== SOURCE RECORDS ==
◆ ◆ ◆ ◆ ◆

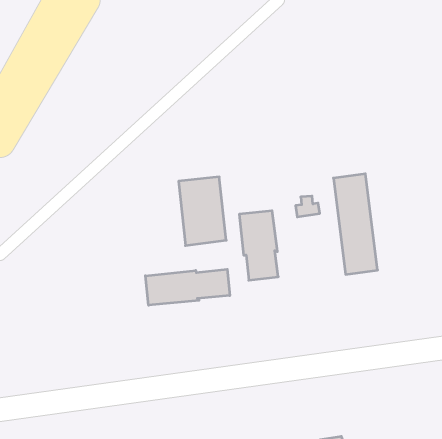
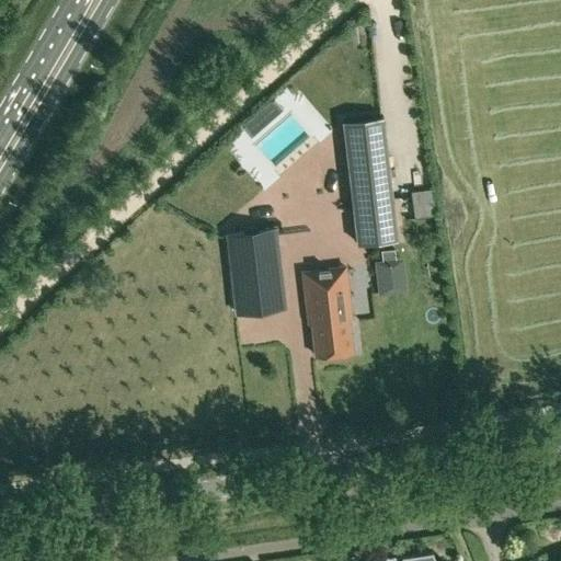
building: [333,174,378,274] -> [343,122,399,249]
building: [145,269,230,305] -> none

◆ ◆ ◆ ◆ ◆

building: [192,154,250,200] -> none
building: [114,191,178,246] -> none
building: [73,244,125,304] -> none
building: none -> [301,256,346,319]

◆ ◆ ◆ ◆ ◆

== WORK REQUIRED ==
The word "none" appears in some lines of the data; state how many such lines there are, and nothing further.

== SOLUTION TO THE EXERCISE ==
5